-------- Supplied material
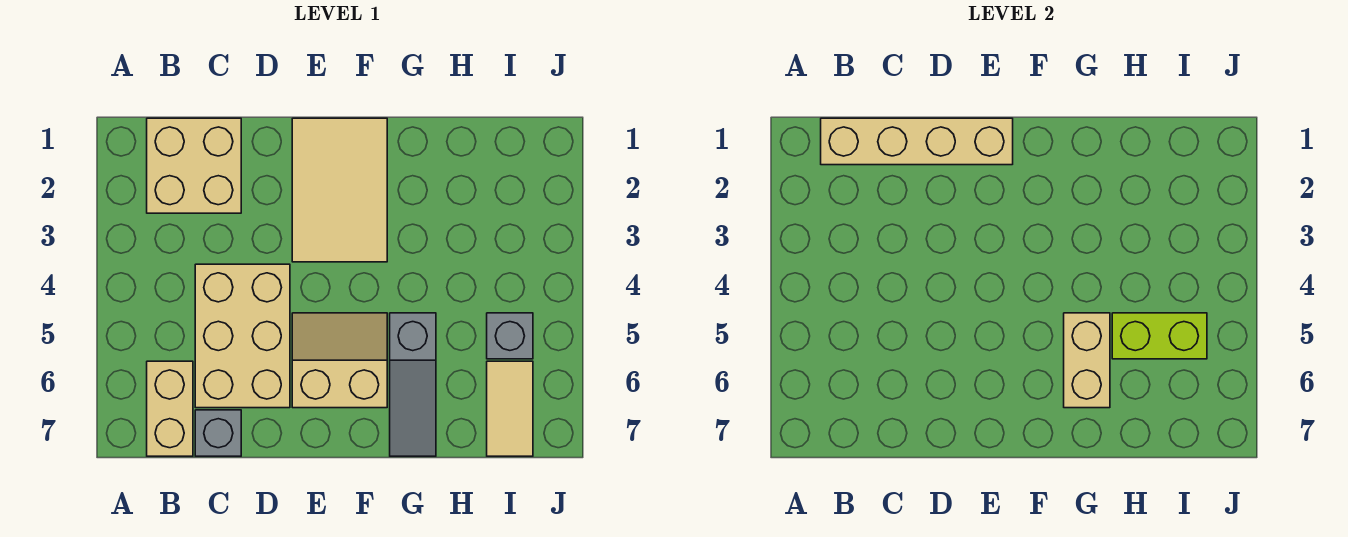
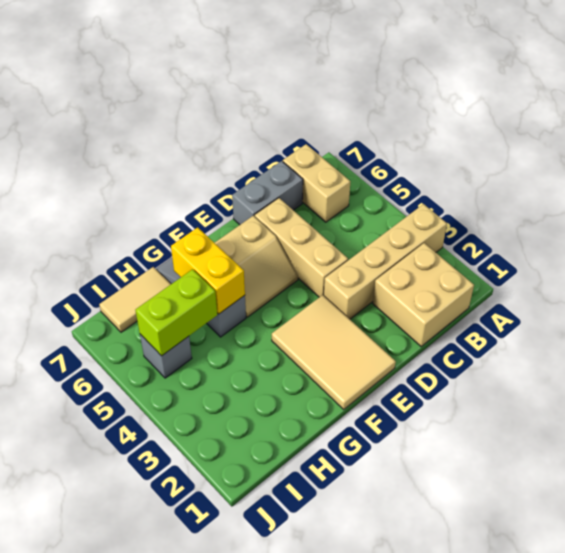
tan brick B1:E1 level 2 -> tan brick A3:D3 level 1
tan brick C4:D6 level 1 -> tan brick D4:D6 level 1
grey brick C7 level 1 -> grey brick C7:D7 level 1
tan brick G5:G6 level 2 -> yellow brick G5:G6 level 2
tan tile I6:I7 level 1 -> tan tile H7:I7 level 1

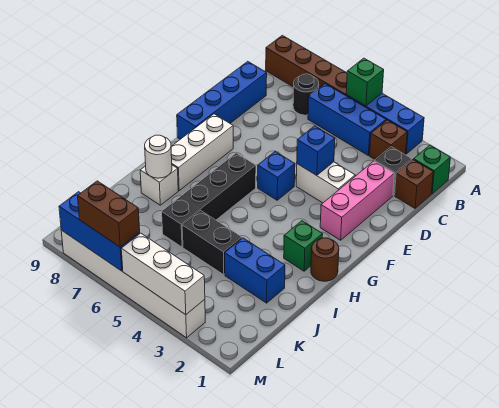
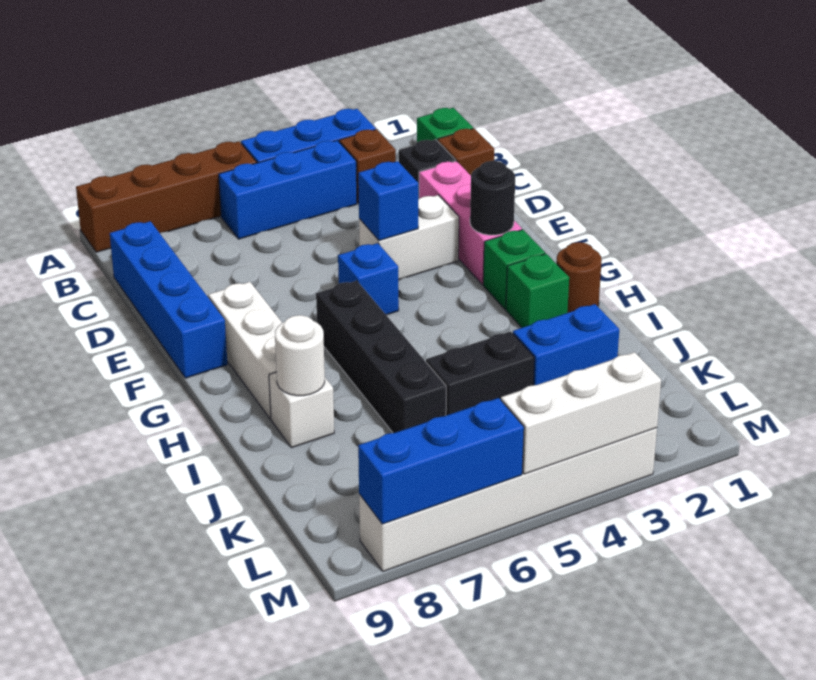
green brick A5 level 2 -> green brick G2 level 1
black round brick B7 level 1 -> black round brick F2 level 2
brown brick M6:M7 level 3 -> none

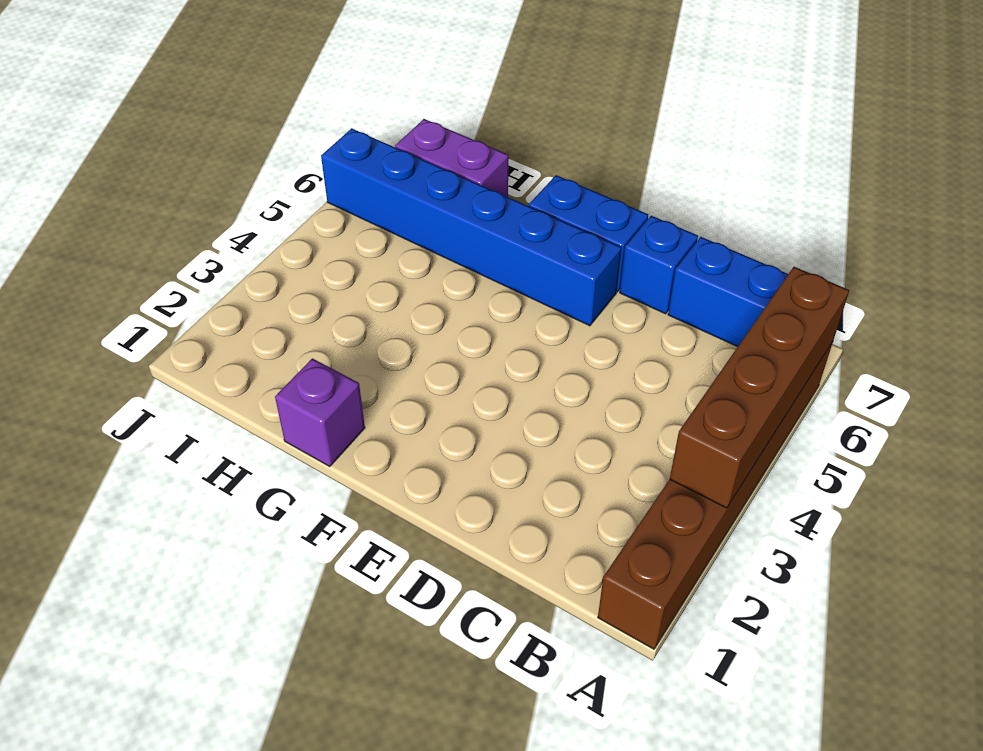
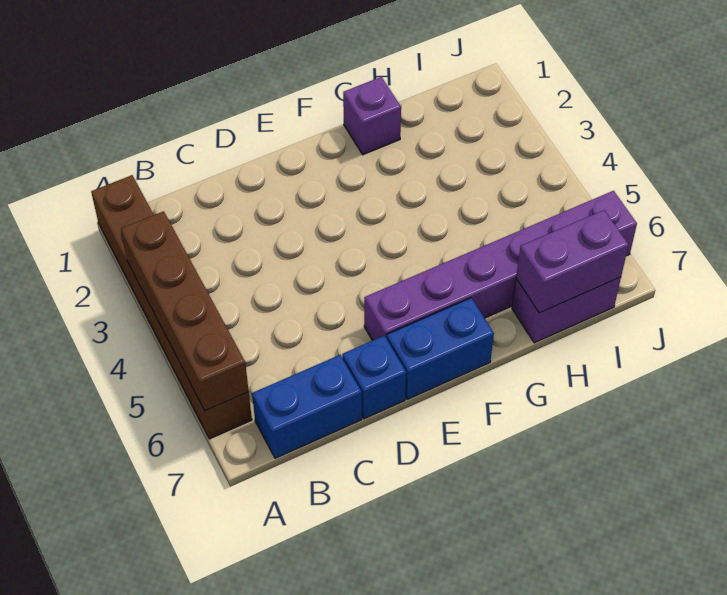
blue brick E6:J6 level 1 -> purple brick E6:J6 level 1
none -> purple brick H7:I7 level 2

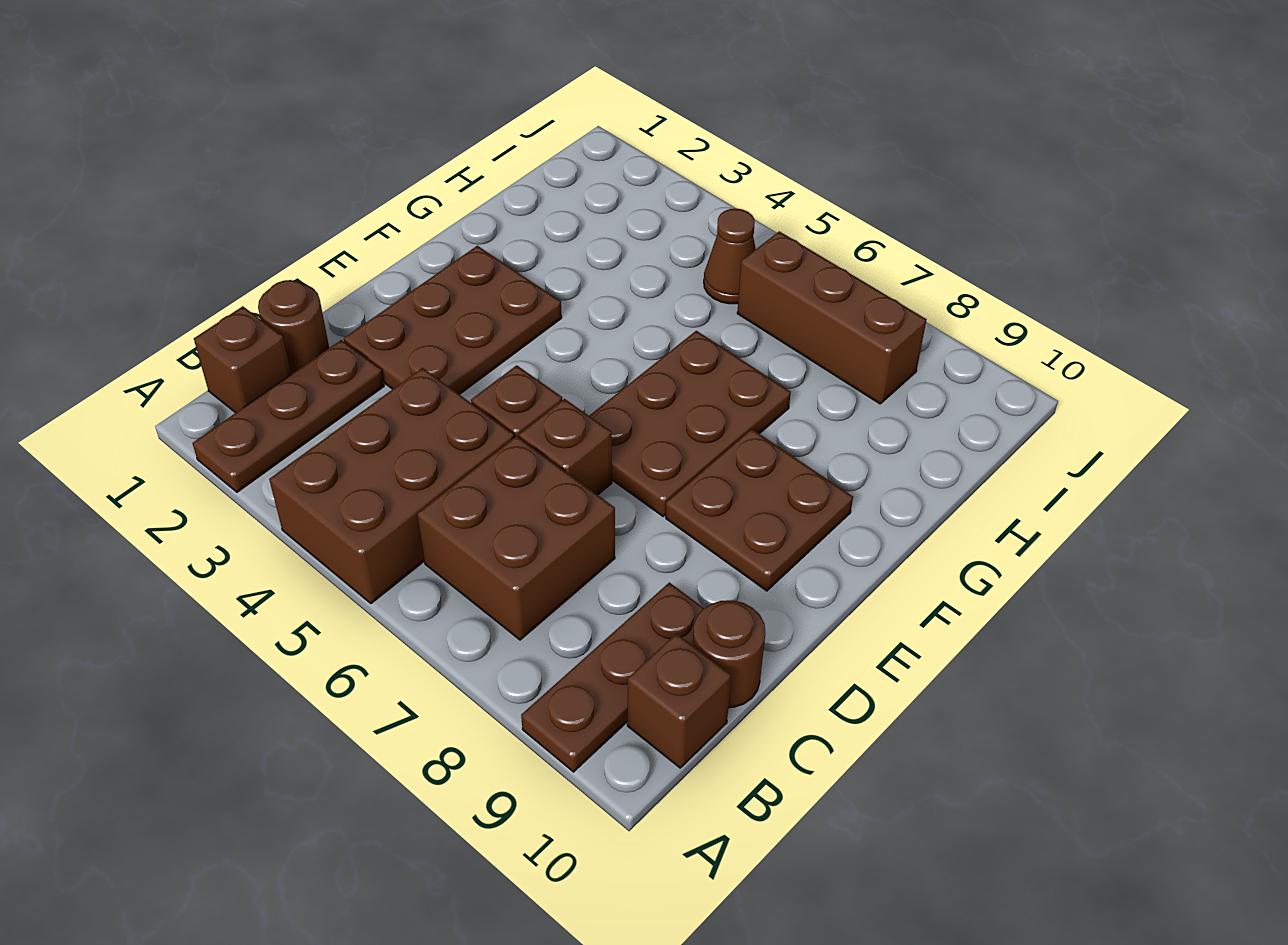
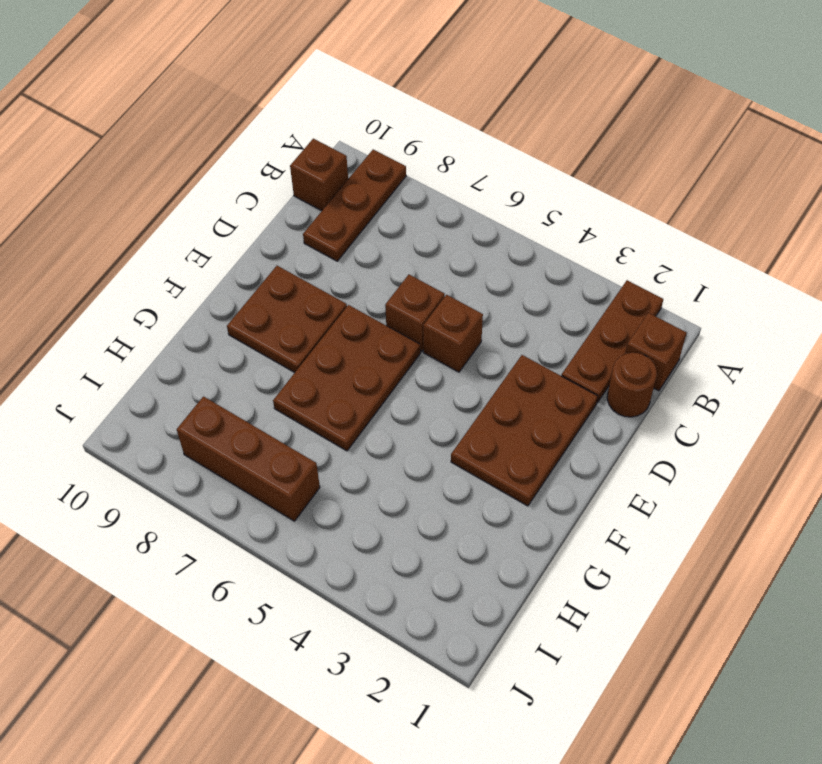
brown brick A4:C5 level 1 -> none
brown brick B6:C7 level 1 -> none
brown round brick C10 level 1 -> none
brown cone I5 level 1 -> none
----------------
• _Instructions to follow_
Look for the line that contains "brown round brick C10 level 1 -> none" in the entries above. Set it down, along with all later lines, exactly as written.

• _Answer section_
brown round brick C10 level 1 -> none
brown cone I5 level 1 -> none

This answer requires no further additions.